Object correspondence data
------------
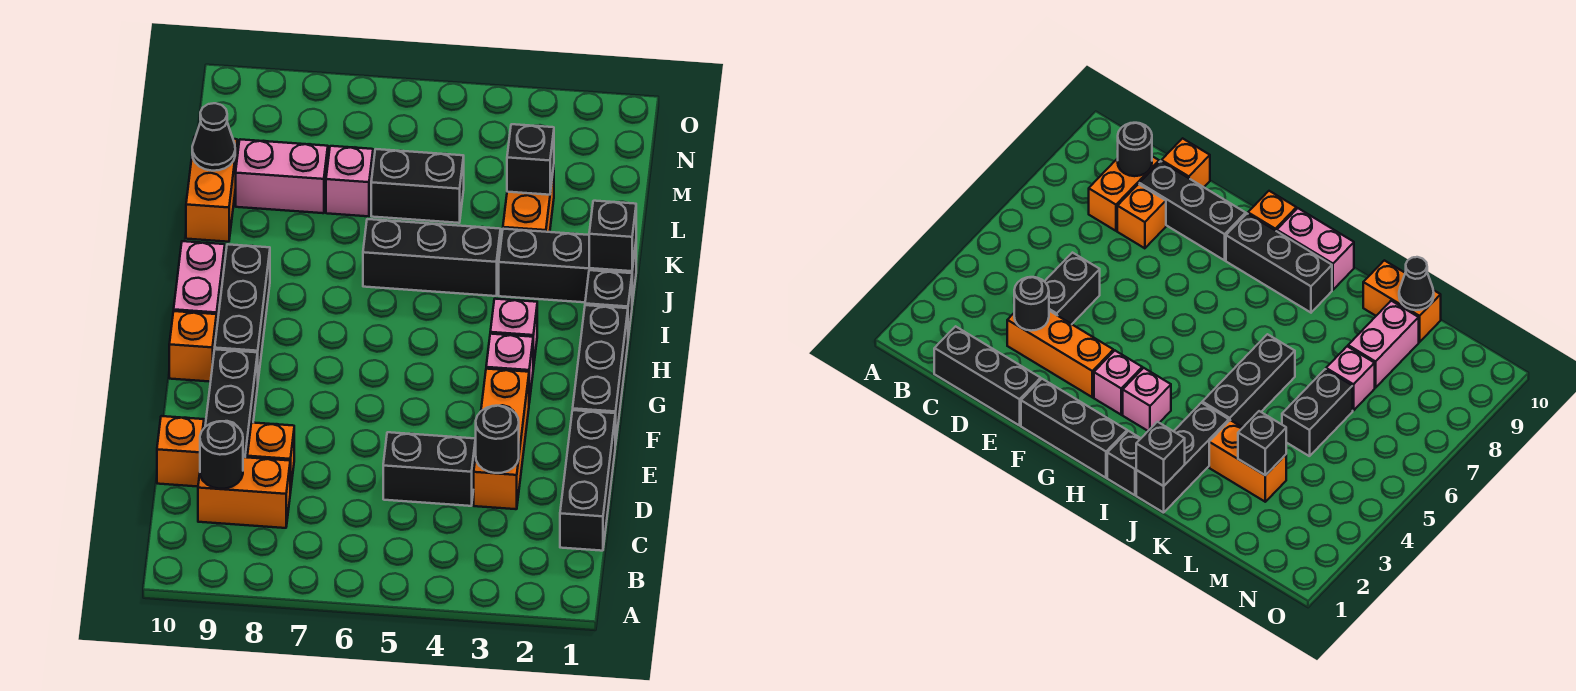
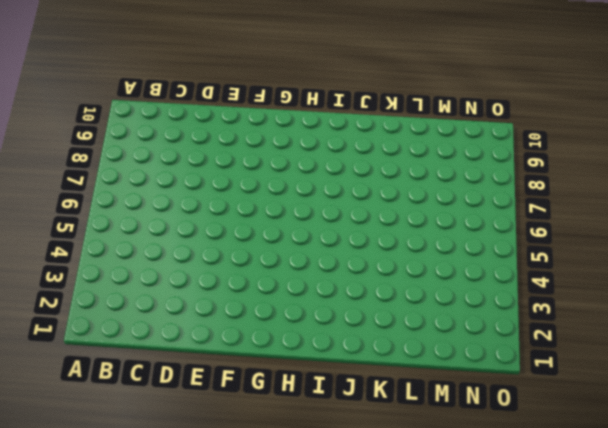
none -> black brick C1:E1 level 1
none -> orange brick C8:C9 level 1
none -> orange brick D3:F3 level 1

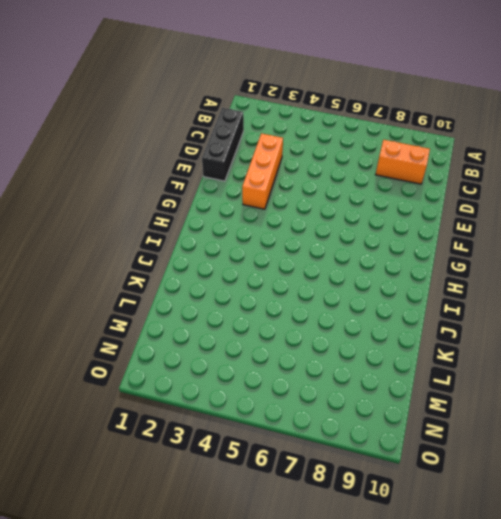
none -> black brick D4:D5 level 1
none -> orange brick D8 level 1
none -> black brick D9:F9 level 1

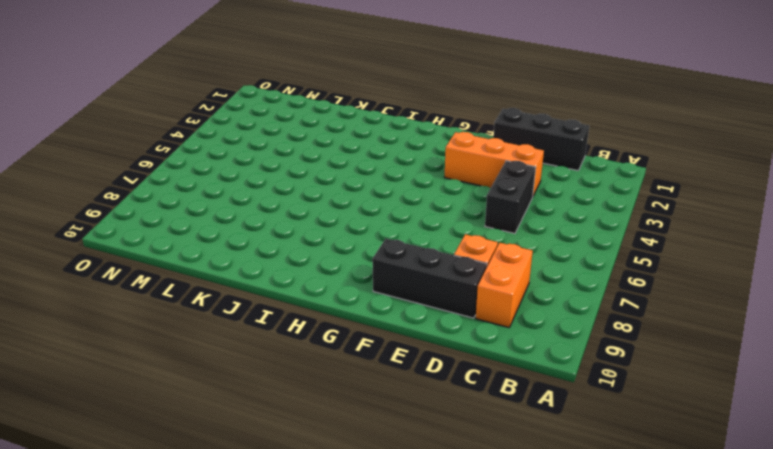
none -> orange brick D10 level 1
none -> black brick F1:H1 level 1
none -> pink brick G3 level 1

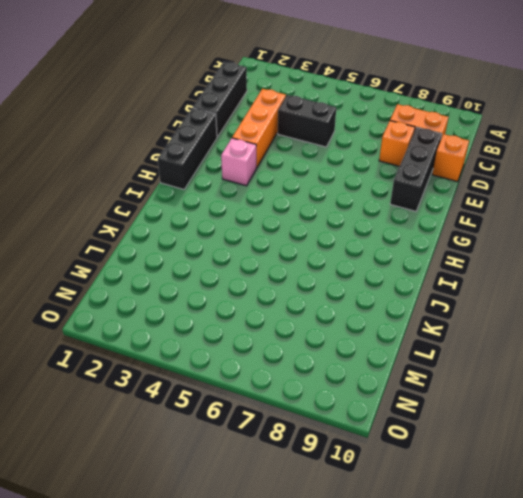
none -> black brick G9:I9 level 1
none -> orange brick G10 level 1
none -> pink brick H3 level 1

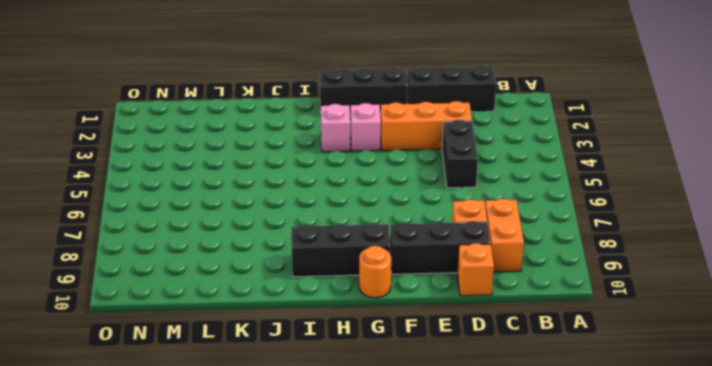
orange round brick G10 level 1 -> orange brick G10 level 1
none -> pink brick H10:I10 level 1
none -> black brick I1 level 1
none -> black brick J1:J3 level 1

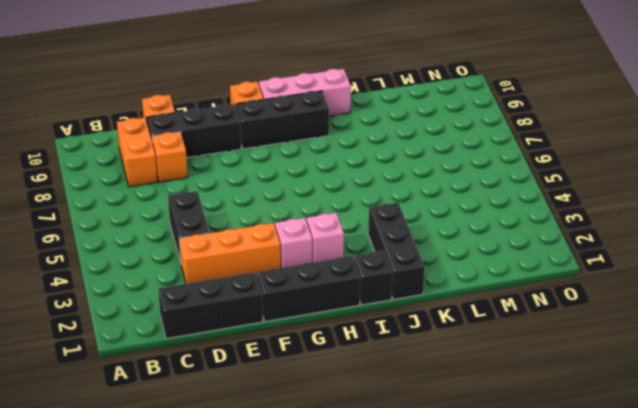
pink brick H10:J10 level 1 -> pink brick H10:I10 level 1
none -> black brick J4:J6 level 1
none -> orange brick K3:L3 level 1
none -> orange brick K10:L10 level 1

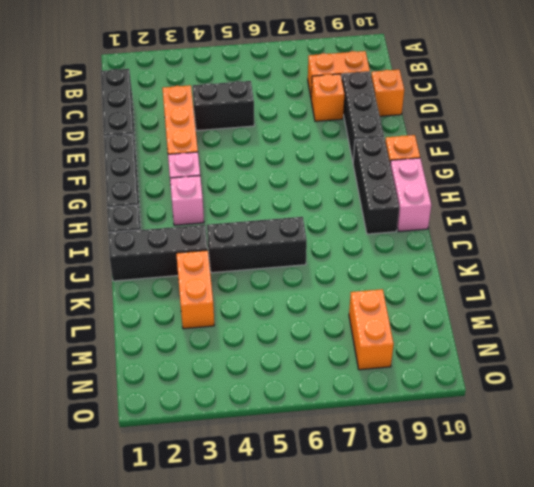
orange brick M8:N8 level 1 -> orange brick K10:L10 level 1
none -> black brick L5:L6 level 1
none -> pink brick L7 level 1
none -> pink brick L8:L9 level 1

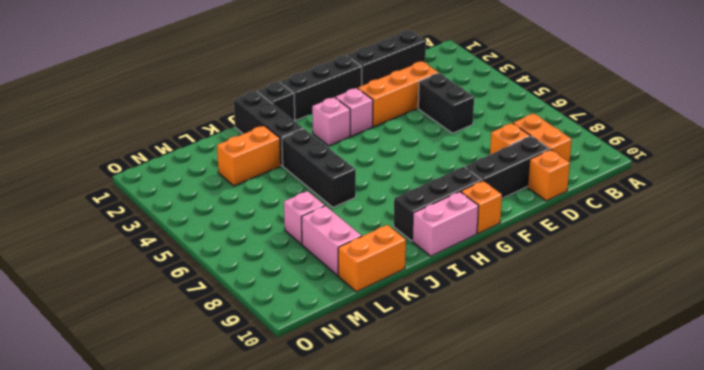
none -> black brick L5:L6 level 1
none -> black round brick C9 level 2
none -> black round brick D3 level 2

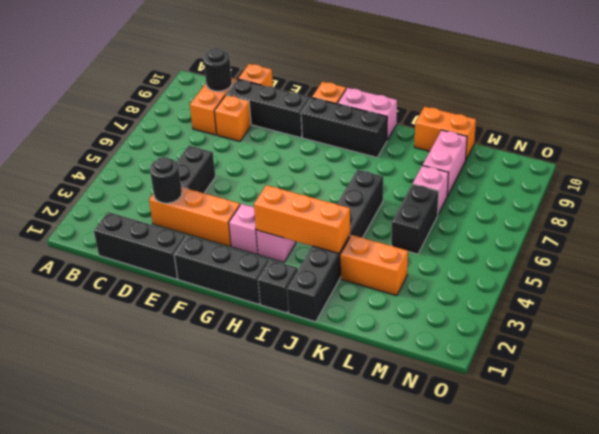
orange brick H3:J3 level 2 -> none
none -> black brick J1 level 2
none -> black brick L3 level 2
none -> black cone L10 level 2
------------
Work instruction →
Return only the part above that opens with the line containing "none -> orange brick D8 level 1" and closes with the line containing "none -> pink brick H3 level 1", exactly and with both ends, skipping the pictures.

Output for this task →
none -> orange brick D8 level 1
none -> black brick D9:F9 level 1

none -> orange brick D10 level 1
none -> black brick F1:H1 level 1
none -> pink brick G3 level 1

none -> black brick G9:I9 level 1
none -> orange brick G10 level 1
none -> pink brick H3 level 1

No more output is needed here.